» **Task item**
Your task is to transcribe all the entries exactly, excluding pictures.

=== Section Start ===

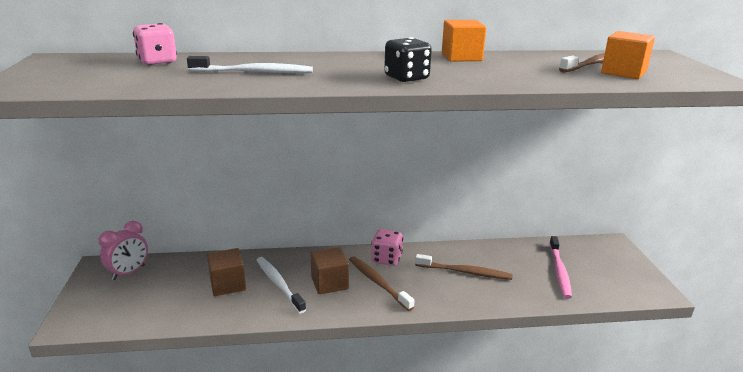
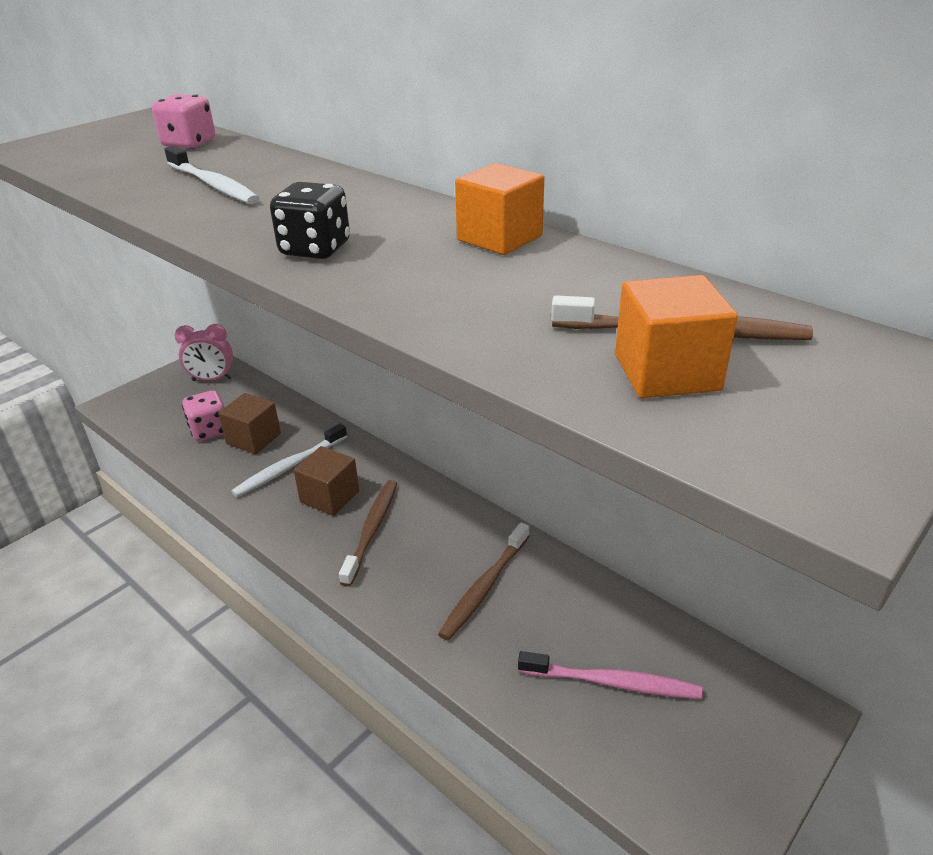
camera: 50 degrees right, 10 degrees up
(279, 284) = (289, 466): white toothbrush -> white toothbrush turned 150 degrees counterclockwise
(386, 259) = (429, 507): pink dice -> pink dice (210, 430)
(465, 272) = (484, 587): brown toothbrush -> brown toothbrush turned 60 degrees clockwise
(559, 271) = (613, 682): pink toothbrush -> pink toothbrush turned 135 degrees counterclockwise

=== Section End ===

» **Response to this task**
camera: 50 degrees right, 10 degrees up
(279, 284) = (289, 466): white toothbrush -> white toothbrush turned 150 degrees counterclockwise
(386, 259) = (429, 507): pink dice -> pink dice (210, 430)
(465, 272) = (484, 587): brown toothbrush -> brown toothbrush turned 60 degrees clockwise
(559, 271) = (613, 682): pink toothbrush -> pink toothbrush turned 135 degrees counterclockwise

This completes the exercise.